What to work on: Every line from the start of the records below to the line containing "SERVO pin PWM: D11 -> D6" should be retyped exactly, that line included, and no others.

(Collected data)
- - -

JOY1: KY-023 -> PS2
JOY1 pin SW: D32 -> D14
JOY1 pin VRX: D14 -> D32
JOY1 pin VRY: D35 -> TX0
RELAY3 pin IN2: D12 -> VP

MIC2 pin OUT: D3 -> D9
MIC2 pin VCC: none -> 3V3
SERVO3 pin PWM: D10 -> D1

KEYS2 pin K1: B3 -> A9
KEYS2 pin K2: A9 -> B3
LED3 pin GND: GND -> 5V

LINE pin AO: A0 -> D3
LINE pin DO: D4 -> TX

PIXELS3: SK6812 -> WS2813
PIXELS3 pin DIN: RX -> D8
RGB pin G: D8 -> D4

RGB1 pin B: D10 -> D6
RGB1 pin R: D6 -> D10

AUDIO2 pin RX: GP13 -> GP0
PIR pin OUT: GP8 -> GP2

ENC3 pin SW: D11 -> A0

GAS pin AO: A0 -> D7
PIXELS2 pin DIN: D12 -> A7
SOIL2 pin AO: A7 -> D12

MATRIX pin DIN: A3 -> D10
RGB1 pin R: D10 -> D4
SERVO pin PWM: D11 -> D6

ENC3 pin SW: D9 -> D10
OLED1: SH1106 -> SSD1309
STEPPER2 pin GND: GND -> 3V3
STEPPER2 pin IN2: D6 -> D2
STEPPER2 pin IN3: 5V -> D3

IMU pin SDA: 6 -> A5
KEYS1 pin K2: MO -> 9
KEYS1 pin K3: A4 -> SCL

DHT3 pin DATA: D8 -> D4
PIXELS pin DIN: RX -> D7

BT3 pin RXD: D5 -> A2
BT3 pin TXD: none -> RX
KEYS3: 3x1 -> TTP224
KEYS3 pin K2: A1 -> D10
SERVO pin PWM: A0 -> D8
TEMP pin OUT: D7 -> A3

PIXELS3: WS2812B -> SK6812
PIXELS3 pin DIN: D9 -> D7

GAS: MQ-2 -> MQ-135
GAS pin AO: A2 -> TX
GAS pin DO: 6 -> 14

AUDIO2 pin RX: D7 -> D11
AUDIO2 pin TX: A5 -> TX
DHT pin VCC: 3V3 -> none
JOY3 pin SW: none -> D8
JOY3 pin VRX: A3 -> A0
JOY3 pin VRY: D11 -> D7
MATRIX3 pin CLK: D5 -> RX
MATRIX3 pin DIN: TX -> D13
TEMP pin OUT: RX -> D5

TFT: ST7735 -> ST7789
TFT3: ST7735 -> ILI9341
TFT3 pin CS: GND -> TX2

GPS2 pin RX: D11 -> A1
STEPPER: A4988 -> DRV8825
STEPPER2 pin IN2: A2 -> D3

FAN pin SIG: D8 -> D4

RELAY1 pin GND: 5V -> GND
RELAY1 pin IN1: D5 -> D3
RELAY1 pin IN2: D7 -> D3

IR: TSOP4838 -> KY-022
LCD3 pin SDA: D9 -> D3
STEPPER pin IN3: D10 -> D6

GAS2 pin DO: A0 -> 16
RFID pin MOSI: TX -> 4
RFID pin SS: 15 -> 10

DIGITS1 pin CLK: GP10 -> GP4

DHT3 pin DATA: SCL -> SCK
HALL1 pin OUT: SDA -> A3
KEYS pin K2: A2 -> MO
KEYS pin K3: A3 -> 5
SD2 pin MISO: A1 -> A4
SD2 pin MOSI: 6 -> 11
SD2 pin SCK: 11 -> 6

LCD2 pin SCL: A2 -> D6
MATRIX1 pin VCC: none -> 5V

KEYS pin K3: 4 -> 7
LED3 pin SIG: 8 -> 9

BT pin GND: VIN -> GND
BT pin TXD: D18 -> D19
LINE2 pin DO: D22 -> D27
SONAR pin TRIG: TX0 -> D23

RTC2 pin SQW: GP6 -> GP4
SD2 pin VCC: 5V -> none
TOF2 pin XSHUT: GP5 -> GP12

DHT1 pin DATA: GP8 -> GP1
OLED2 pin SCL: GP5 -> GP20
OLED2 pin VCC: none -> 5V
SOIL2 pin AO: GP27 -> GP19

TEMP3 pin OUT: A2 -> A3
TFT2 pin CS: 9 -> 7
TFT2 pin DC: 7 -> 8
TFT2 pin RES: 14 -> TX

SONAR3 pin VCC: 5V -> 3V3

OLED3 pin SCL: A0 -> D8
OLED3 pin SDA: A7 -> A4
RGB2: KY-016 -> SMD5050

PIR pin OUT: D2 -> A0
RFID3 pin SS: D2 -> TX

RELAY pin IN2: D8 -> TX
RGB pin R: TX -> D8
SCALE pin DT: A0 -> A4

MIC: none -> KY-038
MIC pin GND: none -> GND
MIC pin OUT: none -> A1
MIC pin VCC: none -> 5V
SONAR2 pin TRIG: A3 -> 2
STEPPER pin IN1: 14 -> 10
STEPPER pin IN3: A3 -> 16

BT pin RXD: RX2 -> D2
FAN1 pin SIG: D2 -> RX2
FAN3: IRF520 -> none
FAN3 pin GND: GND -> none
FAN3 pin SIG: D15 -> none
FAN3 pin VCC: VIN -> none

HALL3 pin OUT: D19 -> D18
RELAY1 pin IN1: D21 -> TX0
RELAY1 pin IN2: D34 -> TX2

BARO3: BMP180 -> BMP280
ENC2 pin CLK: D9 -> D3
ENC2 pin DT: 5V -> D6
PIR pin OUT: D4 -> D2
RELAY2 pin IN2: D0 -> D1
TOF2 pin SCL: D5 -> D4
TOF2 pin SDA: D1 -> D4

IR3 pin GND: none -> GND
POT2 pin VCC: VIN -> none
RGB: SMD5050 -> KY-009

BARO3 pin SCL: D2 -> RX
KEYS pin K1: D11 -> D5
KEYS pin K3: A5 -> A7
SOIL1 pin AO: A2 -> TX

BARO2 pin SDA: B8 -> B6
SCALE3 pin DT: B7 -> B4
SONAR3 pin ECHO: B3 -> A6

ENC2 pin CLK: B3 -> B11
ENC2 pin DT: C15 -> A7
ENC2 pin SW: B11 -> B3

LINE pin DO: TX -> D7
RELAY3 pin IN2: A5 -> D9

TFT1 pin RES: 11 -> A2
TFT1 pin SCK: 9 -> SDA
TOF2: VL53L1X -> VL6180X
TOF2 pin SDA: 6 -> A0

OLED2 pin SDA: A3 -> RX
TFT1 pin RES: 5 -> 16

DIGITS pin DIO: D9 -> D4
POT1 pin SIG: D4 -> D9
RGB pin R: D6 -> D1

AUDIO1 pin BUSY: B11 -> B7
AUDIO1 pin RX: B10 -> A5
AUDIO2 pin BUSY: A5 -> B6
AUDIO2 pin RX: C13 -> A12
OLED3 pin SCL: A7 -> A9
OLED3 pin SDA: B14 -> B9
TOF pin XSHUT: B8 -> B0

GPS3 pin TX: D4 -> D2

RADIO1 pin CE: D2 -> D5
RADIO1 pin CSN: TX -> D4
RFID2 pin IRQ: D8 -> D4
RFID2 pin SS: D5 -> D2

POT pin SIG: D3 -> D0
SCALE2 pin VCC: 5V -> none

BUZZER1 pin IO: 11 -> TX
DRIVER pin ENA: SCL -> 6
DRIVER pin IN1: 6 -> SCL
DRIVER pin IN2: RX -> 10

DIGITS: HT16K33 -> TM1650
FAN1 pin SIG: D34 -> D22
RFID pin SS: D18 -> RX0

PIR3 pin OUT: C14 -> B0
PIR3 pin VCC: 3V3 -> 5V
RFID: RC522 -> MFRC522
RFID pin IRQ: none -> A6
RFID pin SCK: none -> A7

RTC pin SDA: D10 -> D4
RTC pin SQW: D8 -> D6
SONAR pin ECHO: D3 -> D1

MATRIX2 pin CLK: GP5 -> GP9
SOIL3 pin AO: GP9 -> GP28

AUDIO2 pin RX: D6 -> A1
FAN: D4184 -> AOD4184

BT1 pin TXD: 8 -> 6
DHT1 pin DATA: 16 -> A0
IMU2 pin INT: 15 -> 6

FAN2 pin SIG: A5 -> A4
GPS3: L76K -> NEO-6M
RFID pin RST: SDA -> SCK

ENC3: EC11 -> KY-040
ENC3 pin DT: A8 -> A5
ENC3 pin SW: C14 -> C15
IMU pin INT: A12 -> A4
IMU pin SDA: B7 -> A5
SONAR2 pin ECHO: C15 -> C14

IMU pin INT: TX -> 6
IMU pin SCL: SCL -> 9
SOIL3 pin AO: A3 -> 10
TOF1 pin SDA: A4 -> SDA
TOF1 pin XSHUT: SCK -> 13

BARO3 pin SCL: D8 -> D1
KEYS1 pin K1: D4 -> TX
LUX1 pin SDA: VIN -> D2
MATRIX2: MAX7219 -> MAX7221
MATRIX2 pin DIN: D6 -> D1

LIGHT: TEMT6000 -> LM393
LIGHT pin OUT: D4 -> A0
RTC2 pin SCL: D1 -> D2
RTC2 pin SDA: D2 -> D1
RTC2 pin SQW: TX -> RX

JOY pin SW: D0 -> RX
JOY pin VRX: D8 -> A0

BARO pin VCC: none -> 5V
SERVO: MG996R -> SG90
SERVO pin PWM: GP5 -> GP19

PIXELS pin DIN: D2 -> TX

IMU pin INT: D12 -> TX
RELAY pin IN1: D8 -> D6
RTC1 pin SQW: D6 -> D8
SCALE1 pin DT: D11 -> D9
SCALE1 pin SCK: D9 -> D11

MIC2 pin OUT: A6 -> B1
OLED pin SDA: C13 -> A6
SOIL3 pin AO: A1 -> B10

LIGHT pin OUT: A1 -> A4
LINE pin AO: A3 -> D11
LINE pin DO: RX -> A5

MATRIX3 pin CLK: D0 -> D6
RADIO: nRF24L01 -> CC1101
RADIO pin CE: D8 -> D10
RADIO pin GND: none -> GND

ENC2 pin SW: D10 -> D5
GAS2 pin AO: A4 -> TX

- - -

Problem solution:
JOY1: KY-023 -> PS2
JOY1 pin SW: D32 -> D14
JOY1 pin VRX: D14 -> D32
JOY1 pin VRY: D35 -> TX0
RELAY3 pin IN2: D12 -> VP

MIC2 pin OUT: D3 -> D9
MIC2 pin VCC: none -> 3V3
SERVO3 pin PWM: D10 -> D1

KEYS2 pin K1: B3 -> A9
KEYS2 pin K2: A9 -> B3
LED3 pin GND: GND -> 5V

LINE pin AO: A0 -> D3
LINE pin DO: D4 -> TX

PIXELS3: SK6812 -> WS2813
PIXELS3 pin DIN: RX -> D8
RGB pin G: D8 -> D4

RGB1 pin B: D10 -> D6
RGB1 pin R: D6 -> D10

AUDIO2 pin RX: GP13 -> GP0
PIR pin OUT: GP8 -> GP2

ENC3 pin SW: D11 -> A0

GAS pin AO: A0 -> D7
PIXELS2 pin DIN: D12 -> A7
SOIL2 pin AO: A7 -> D12

MATRIX pin DIN: A3 -> D10
RGB1 pin R: D10 -> D4
SERVO pin PWM: D11 -> D6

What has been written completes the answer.